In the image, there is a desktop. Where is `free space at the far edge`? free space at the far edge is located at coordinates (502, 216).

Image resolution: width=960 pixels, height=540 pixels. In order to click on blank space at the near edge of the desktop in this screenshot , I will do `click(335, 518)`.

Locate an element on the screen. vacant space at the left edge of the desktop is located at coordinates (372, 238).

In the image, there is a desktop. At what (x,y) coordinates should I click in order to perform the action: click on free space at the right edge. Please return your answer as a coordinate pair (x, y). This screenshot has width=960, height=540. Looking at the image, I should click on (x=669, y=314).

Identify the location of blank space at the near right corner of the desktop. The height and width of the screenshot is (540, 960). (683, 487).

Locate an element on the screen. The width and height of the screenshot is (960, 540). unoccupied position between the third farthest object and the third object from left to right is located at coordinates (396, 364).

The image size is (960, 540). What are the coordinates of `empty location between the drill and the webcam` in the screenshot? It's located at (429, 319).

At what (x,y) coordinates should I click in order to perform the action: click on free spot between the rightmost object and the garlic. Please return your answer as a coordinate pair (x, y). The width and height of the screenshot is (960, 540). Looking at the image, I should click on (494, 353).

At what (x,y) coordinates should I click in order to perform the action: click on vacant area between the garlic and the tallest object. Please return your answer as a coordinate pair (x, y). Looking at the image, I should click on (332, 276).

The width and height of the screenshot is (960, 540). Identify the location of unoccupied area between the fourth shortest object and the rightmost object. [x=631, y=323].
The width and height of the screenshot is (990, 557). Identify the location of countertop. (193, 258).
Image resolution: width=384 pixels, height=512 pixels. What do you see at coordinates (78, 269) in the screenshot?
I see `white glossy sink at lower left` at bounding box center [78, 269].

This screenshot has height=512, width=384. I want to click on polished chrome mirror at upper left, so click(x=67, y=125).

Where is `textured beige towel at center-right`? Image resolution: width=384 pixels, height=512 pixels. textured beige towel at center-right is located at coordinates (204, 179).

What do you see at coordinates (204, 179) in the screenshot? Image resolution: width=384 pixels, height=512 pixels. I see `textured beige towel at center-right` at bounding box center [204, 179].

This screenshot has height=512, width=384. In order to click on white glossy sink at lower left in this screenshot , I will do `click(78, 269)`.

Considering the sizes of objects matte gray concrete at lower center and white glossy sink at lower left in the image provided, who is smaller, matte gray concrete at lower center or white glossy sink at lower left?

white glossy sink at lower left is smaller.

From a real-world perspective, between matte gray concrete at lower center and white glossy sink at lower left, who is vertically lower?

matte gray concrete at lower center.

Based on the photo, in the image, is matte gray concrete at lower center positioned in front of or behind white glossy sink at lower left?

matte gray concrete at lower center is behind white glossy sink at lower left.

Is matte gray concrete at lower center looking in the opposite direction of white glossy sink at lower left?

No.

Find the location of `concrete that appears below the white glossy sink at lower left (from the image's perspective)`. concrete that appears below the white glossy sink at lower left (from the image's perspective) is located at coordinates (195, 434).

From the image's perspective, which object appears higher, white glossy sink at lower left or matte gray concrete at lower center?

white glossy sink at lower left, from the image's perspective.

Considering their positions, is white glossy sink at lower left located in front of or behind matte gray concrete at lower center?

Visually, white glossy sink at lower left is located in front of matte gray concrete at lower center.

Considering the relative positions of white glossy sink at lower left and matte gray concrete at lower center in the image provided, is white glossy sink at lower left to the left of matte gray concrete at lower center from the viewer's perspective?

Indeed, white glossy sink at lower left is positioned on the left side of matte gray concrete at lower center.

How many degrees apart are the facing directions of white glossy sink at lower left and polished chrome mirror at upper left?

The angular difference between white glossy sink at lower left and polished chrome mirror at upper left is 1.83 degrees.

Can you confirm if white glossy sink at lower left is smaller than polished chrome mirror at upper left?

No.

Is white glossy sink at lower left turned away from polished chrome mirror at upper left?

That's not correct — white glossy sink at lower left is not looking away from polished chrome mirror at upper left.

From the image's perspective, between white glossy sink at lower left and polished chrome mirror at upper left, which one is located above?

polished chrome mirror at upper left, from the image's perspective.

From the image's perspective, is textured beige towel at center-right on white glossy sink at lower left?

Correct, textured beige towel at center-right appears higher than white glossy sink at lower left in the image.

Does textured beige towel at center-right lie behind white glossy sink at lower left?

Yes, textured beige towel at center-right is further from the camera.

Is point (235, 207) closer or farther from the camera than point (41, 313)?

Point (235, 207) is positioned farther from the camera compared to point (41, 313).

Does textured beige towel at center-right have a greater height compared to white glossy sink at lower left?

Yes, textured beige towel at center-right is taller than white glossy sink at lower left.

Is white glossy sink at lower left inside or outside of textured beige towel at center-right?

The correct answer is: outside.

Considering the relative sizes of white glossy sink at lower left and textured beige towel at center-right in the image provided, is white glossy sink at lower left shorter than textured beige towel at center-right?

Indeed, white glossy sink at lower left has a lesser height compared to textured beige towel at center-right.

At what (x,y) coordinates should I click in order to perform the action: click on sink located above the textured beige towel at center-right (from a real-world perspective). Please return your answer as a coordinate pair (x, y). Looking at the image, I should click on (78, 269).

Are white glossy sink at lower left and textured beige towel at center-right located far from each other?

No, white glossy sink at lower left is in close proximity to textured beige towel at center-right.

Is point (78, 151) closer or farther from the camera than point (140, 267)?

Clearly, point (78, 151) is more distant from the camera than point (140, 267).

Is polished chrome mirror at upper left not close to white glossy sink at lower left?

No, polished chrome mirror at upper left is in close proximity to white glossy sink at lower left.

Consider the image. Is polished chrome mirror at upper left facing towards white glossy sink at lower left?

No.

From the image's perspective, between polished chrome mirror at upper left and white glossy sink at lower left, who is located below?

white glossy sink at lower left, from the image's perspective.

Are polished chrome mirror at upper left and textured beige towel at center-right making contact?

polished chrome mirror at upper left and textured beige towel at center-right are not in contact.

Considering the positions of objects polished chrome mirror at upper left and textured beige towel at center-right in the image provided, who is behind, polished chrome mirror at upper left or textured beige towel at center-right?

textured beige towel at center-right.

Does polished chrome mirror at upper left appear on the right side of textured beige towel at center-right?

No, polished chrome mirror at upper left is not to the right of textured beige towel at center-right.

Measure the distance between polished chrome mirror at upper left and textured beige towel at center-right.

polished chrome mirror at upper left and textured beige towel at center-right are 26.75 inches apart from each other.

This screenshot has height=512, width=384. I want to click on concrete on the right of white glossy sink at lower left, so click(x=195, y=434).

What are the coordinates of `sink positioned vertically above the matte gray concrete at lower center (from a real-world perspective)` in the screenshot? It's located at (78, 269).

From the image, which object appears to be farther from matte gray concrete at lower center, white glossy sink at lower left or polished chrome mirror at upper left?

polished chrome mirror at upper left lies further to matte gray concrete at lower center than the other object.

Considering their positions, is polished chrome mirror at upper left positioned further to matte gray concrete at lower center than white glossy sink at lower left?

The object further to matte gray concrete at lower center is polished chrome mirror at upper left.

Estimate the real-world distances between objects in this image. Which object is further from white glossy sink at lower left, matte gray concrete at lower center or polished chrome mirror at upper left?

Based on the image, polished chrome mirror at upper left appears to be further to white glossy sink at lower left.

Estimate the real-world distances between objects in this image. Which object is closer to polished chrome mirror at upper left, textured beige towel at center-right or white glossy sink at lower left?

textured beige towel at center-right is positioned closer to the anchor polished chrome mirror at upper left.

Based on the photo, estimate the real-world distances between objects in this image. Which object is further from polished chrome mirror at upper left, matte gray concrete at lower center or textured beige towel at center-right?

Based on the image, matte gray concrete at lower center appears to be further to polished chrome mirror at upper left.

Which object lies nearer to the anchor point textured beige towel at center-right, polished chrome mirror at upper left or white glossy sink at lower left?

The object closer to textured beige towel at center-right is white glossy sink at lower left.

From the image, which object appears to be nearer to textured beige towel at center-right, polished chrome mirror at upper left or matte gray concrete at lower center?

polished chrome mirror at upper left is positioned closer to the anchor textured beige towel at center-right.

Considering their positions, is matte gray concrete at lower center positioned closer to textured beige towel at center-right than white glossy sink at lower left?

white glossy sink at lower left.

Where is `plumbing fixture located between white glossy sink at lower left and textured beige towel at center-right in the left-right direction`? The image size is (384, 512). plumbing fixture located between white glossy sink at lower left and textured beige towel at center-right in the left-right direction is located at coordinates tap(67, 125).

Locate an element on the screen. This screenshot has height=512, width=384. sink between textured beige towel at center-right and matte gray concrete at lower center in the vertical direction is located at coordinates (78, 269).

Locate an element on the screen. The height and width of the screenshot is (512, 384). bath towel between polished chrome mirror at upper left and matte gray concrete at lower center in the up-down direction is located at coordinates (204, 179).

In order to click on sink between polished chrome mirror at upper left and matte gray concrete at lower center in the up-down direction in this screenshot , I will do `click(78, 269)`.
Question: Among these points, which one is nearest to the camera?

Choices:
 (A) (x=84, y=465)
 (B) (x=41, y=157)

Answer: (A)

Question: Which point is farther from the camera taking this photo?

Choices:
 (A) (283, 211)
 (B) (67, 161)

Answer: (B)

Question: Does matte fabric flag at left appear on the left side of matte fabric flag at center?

What you are asked to do: Identify each line of the items above that contains the word "below", treating uppercase and lowercase as different, and copy every such line in full.

Answer to this problem:
Find the location of `concrete that appears below the white glossy sink at lower left (from the image's perspective)`. concrete that appears below the white glossy sink at lower left (from the image's perspective) is located at coordinates (195, 434).
From the image's perspective, between polished chrome mirror at upper left and white glossy sink at lower left, who is located below?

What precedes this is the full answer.